▶ Your task
Please copy out the lines in the entries that contain "turquoise".

┏━━

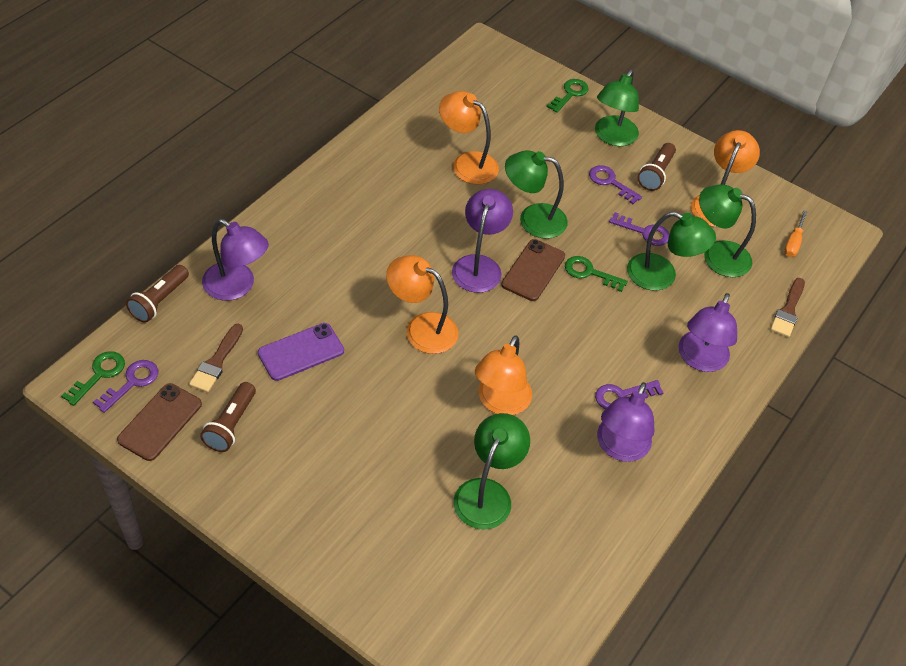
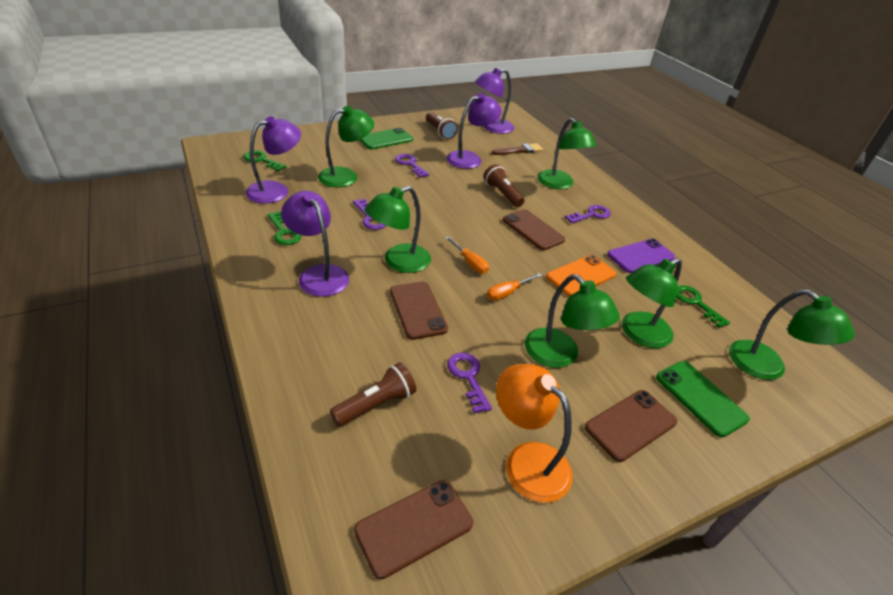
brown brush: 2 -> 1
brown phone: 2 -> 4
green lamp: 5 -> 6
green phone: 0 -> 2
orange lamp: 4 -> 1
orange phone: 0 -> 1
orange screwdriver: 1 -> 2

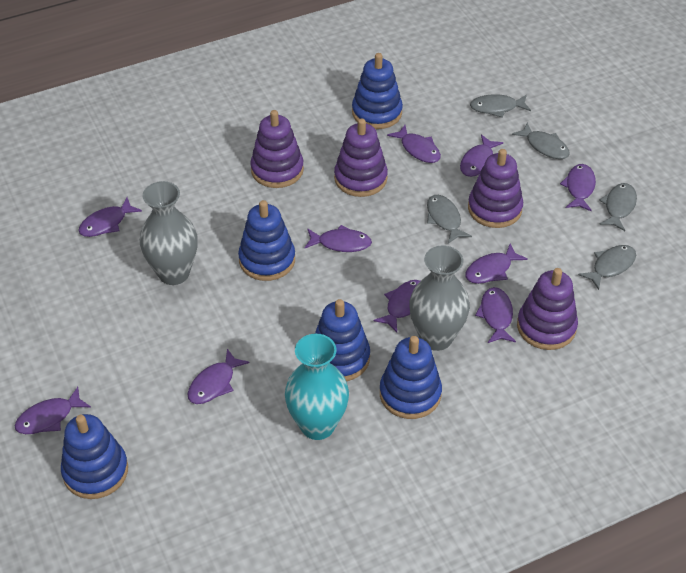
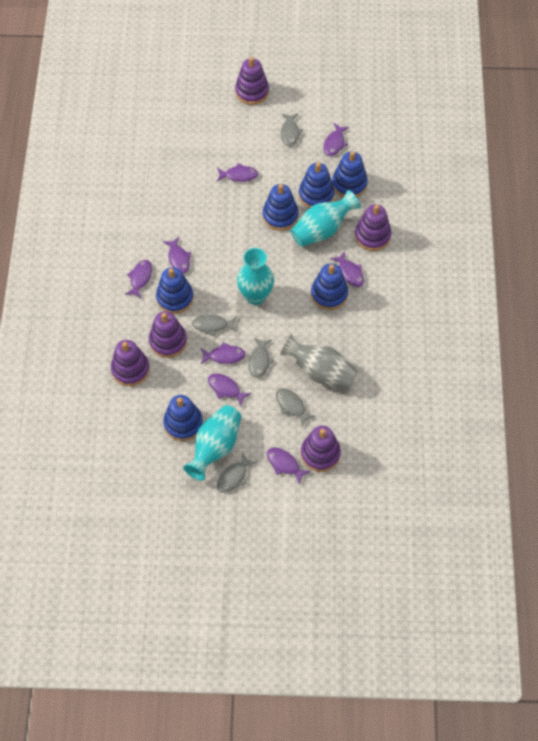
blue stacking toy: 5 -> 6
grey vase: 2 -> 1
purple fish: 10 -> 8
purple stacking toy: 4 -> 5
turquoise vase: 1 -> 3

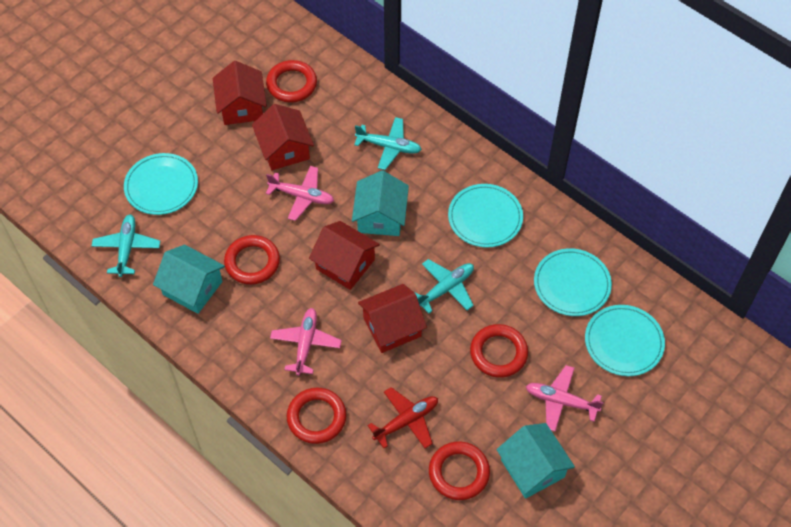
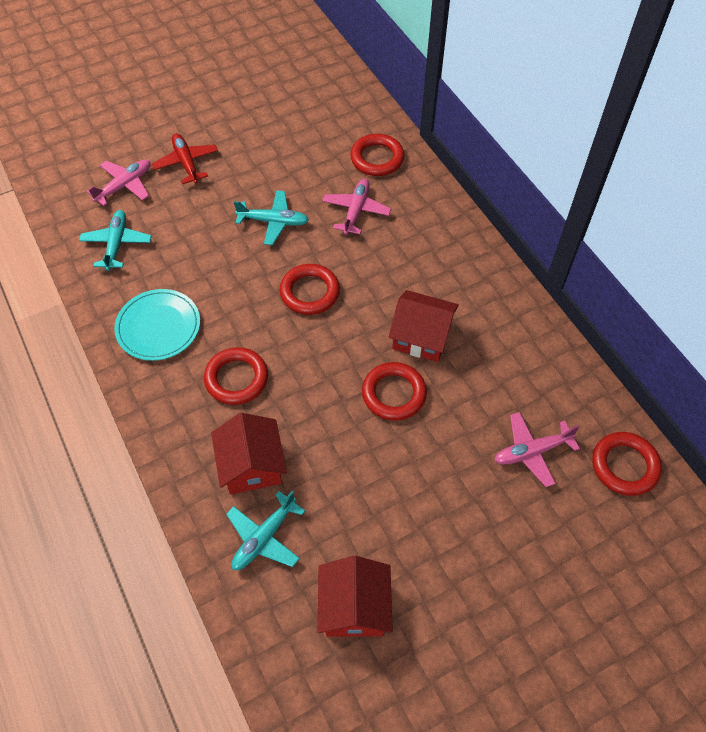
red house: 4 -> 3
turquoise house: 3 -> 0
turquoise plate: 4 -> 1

┗━━

▶ Task answer
turquoise vase: 1 -> 3
turquoise house: 3 -> 0
turquoise plate: 4 -> 1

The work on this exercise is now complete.